→ **Exercise objective**
From the listing below, count the lines that contain the string "none", then state only that number.

→ **Dataset content**
↓
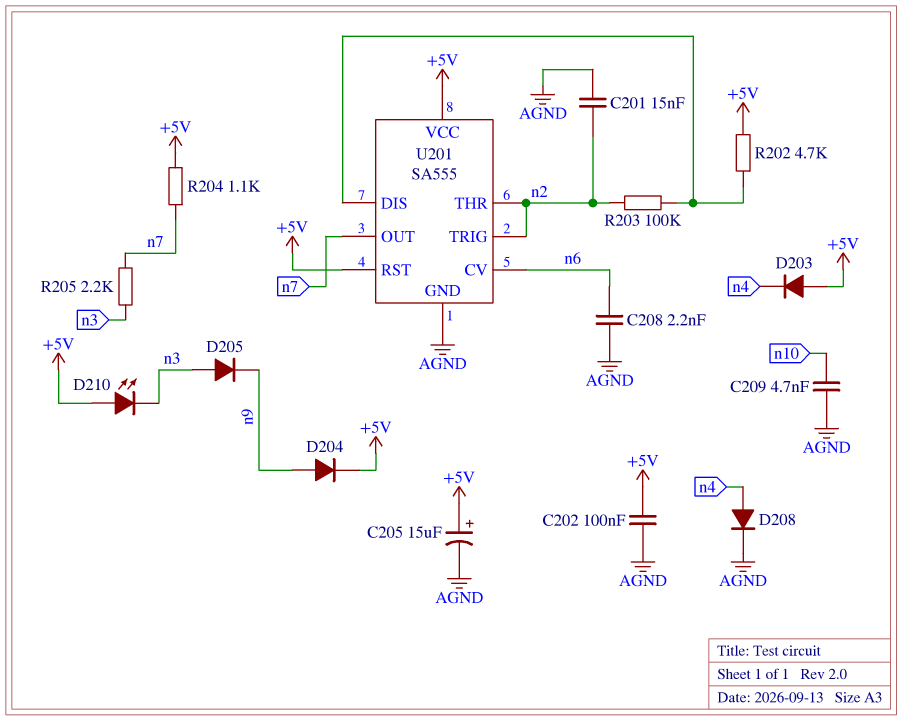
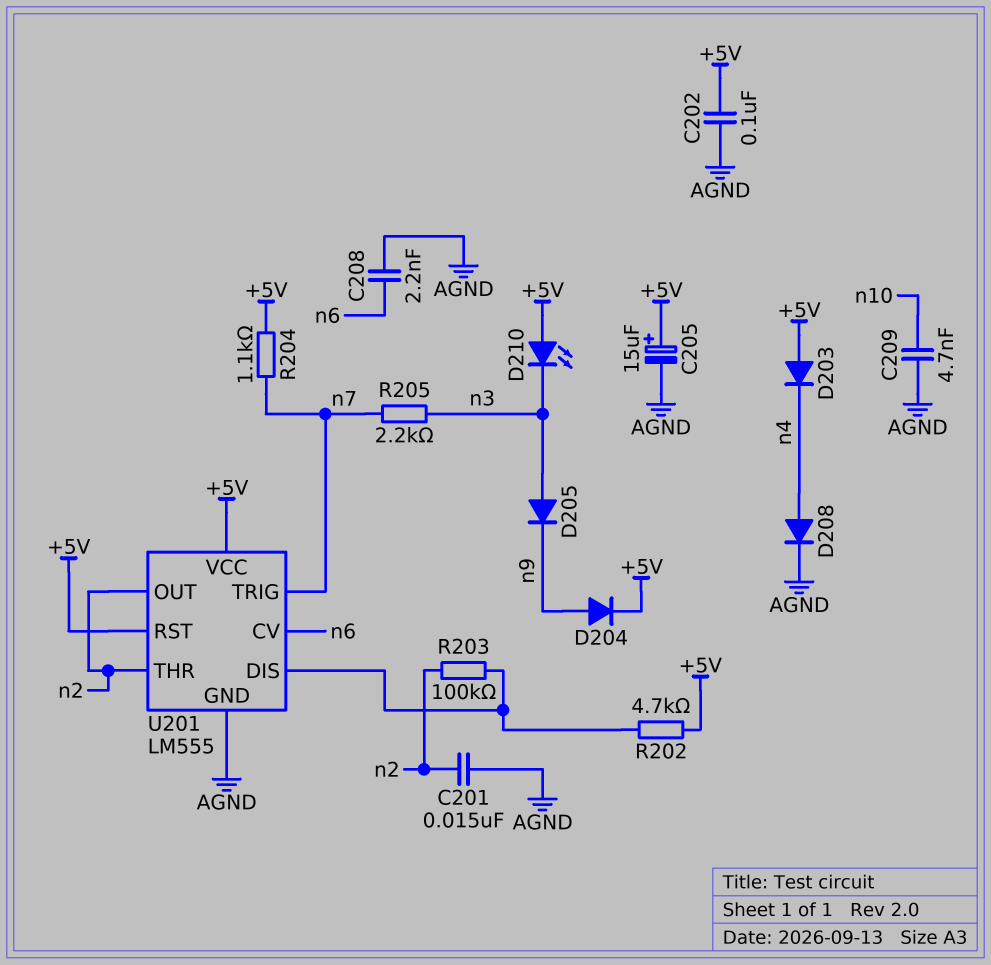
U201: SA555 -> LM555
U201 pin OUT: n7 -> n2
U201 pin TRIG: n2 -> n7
↑
↓
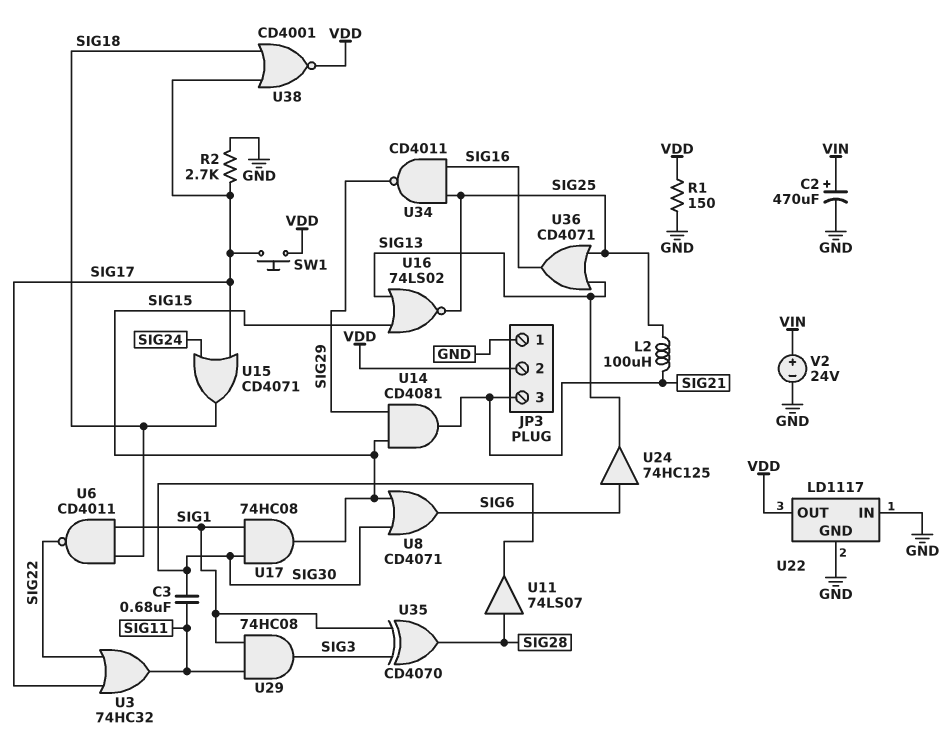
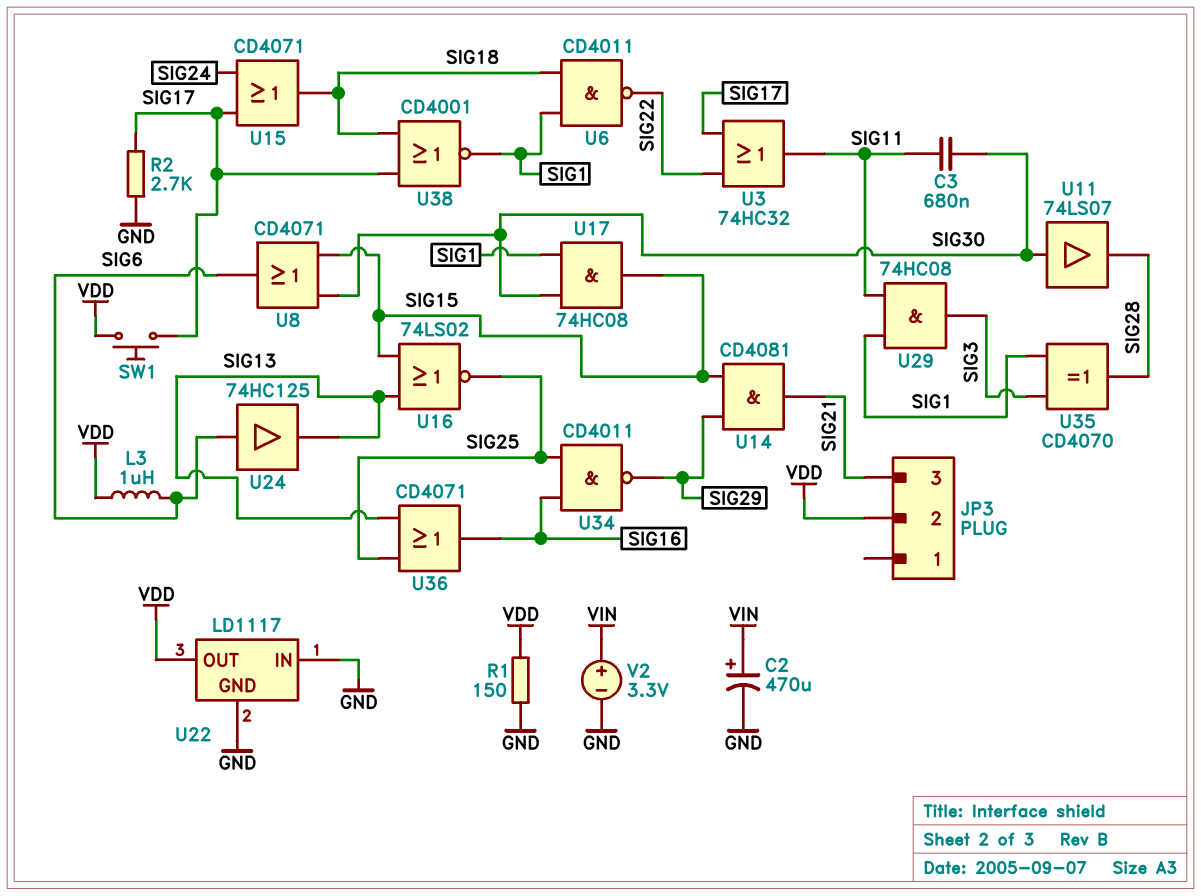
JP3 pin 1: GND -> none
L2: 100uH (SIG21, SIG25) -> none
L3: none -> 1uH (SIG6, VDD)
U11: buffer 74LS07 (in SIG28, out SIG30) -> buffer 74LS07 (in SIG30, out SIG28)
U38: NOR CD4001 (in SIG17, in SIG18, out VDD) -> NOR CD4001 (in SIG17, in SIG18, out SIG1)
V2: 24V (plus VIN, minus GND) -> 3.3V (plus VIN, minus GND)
↑
→ **Result below**
3